-- Start INPUT MATERIAL --

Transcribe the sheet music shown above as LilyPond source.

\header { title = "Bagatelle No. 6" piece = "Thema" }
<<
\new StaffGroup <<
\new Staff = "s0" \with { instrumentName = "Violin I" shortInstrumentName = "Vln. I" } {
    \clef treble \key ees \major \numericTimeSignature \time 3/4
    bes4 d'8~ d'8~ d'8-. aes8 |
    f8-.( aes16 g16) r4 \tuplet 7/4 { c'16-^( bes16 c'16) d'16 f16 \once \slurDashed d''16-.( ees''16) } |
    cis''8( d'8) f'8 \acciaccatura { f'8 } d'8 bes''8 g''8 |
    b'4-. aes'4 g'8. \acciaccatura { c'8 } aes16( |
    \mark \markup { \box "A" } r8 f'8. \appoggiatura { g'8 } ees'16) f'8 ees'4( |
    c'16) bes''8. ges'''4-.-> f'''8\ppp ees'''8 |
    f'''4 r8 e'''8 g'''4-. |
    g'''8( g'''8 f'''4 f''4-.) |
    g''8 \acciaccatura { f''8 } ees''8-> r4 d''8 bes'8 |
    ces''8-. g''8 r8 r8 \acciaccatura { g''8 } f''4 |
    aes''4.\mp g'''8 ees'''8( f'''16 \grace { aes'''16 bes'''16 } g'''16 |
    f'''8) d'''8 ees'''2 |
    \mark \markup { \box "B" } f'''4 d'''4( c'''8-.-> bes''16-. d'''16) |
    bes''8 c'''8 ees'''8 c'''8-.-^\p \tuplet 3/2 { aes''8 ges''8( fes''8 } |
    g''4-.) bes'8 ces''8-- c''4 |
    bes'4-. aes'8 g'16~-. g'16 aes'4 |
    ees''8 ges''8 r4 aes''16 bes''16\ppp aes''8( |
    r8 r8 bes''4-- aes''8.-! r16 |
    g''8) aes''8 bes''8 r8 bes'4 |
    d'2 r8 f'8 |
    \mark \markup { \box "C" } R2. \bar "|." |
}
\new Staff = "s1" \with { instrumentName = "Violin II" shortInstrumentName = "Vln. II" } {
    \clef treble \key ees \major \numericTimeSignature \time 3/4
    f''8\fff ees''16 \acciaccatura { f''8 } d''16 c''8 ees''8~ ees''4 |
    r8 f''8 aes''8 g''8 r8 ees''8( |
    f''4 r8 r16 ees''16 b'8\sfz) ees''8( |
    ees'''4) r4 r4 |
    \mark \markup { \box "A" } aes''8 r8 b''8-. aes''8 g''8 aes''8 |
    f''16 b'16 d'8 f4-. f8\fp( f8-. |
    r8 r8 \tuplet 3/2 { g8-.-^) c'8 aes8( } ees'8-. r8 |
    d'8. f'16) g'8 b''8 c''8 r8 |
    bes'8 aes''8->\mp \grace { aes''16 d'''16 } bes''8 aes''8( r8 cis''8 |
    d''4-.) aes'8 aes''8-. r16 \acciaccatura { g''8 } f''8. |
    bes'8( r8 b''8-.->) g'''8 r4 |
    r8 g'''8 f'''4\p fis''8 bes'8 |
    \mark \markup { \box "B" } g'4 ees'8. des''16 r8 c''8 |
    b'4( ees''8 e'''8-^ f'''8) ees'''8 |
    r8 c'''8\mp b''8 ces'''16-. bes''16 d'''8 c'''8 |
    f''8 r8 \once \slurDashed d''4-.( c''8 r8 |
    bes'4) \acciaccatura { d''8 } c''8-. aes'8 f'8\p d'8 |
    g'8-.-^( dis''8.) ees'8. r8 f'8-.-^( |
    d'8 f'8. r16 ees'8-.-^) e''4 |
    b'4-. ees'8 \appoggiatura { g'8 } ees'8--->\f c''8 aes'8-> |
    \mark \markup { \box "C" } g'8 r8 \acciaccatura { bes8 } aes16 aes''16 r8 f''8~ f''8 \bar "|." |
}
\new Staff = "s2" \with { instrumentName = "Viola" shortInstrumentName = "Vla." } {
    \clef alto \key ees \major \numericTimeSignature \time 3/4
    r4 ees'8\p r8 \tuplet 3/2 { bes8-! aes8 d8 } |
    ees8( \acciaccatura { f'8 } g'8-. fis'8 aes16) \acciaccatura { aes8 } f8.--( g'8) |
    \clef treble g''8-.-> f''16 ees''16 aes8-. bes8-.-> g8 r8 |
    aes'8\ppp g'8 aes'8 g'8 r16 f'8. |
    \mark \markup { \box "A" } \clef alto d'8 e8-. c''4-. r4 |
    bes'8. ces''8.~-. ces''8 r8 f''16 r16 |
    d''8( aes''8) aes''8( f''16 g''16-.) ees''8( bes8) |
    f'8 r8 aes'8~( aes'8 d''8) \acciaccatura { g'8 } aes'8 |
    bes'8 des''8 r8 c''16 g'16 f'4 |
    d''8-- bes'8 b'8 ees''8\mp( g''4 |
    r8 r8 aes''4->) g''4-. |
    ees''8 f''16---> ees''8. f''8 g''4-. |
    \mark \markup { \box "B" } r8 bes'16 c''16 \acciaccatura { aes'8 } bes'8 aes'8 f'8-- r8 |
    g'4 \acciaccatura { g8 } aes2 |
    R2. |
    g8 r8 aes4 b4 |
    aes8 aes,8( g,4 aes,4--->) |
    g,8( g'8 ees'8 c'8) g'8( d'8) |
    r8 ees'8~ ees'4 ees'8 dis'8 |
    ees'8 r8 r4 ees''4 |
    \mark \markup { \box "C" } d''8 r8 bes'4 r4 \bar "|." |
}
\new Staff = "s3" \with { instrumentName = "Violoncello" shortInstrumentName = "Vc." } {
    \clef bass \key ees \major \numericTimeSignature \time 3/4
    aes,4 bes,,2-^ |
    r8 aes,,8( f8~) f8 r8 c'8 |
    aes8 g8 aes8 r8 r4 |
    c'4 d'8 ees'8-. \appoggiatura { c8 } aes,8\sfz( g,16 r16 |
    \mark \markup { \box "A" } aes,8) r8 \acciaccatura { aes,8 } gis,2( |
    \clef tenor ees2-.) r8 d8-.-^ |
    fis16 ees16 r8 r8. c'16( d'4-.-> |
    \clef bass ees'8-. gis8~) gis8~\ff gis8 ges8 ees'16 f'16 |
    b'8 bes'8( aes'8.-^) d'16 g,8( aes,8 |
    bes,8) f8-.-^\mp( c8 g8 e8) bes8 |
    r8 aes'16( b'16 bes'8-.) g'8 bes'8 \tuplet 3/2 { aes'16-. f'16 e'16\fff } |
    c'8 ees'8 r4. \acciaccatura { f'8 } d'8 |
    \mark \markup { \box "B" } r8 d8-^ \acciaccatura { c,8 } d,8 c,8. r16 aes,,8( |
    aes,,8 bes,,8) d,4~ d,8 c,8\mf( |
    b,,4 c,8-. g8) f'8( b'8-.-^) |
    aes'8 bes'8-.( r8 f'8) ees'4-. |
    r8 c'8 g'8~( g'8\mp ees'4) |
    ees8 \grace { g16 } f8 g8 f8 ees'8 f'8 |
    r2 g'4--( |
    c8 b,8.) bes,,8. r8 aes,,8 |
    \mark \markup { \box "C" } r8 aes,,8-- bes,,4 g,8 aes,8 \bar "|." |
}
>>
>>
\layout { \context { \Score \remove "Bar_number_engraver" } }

-- End INPUT MATERIAL --

## SET PROBLEM
Return every line of the items above that contains the string "with", treating uppercase and lowercase as distinct.

## FULL ANSWER
\new Staff = "s0" \with { instrumentName = "Violin I" shortInstrumentName = "Vln. I" } {
\new Staff = "s1" \with { instrumentName = "Violin II" shortInstrumentName = "Vln. II" } {
\new Staff = "s2" \with { instrumentName = "Viola" shortInstrumentName = "Vla." } {
\new Staff = "s3" \with { instrumentName = "Violoncello" shortInstrumentName = "Vc." } {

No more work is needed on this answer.